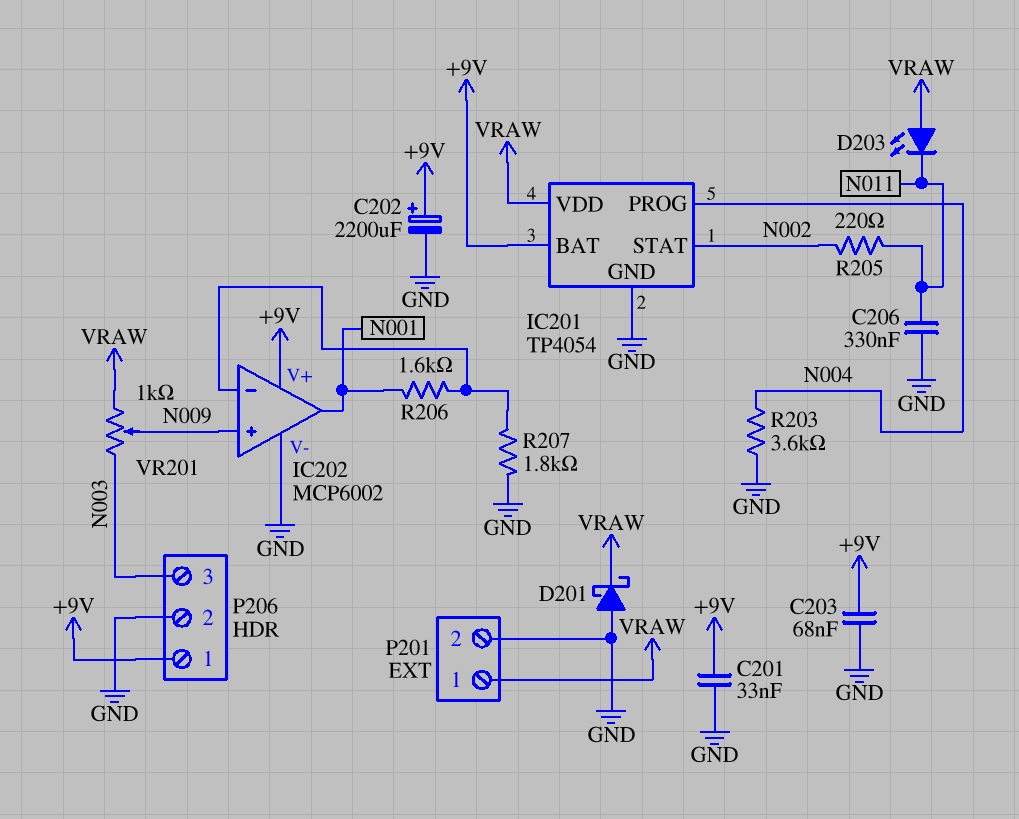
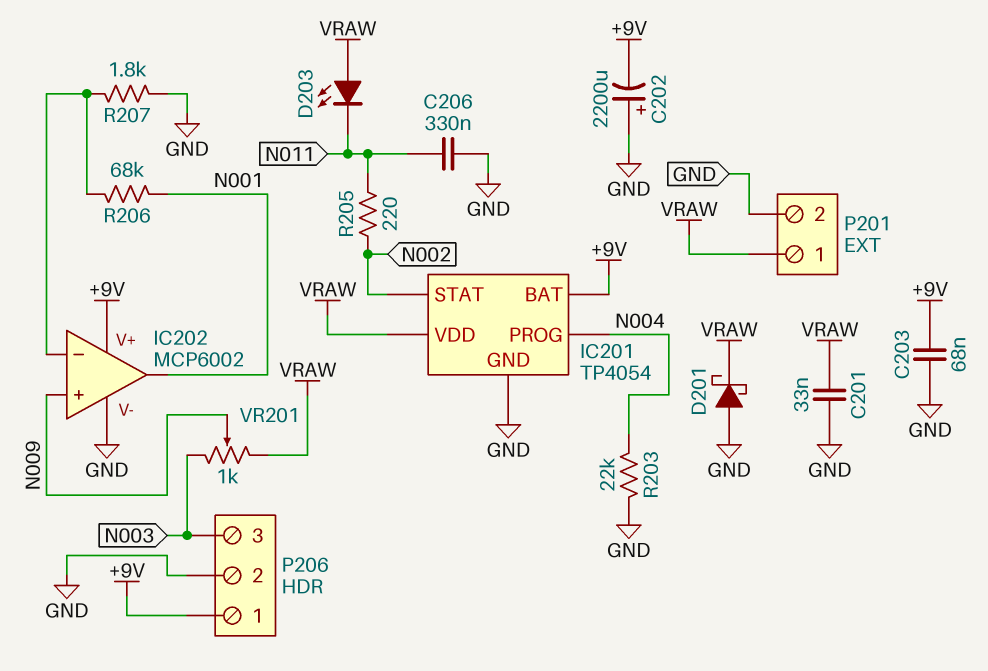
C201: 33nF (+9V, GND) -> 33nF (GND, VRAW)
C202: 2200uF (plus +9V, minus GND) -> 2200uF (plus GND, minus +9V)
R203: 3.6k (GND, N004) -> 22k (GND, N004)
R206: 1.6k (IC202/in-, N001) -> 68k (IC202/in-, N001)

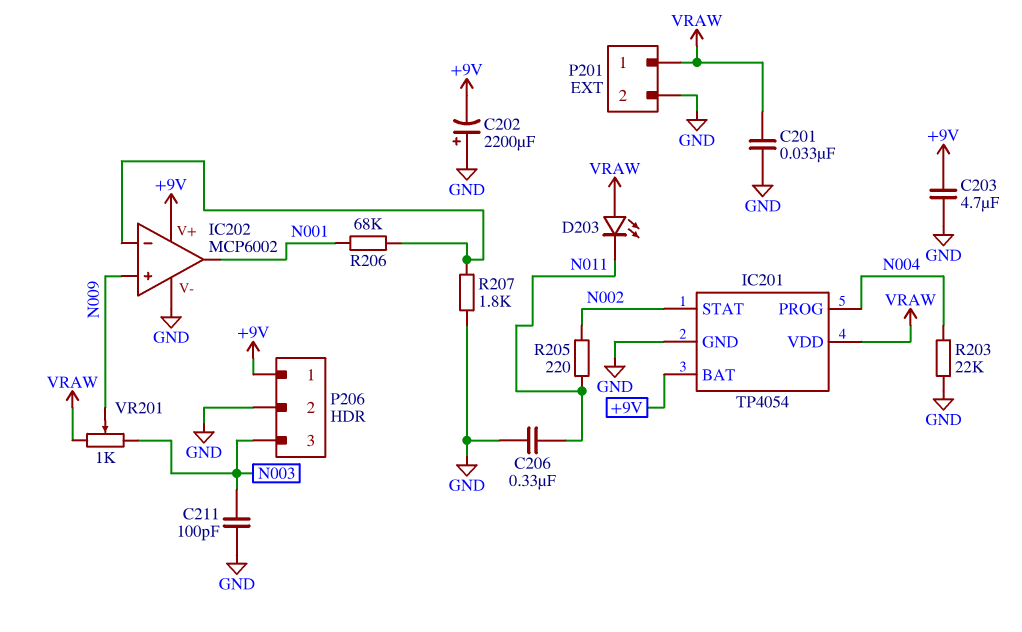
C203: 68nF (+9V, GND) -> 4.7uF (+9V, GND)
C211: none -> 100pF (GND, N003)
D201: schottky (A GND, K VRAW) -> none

____

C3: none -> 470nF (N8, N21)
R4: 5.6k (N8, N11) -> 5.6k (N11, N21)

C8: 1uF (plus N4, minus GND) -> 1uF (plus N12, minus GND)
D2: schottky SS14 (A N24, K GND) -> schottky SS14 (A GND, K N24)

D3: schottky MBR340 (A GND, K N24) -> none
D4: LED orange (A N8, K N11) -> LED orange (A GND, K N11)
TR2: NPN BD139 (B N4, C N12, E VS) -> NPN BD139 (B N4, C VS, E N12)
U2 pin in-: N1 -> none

____

- _AIM OF THE TASK_
Copy whichever lines above contain the string "VRAW".

- _SOLUTION_
C201: 33nF (+9V, GND) -> 33nF (GND, VRAW)
D201: schottky (A GND, K VRAW) -> none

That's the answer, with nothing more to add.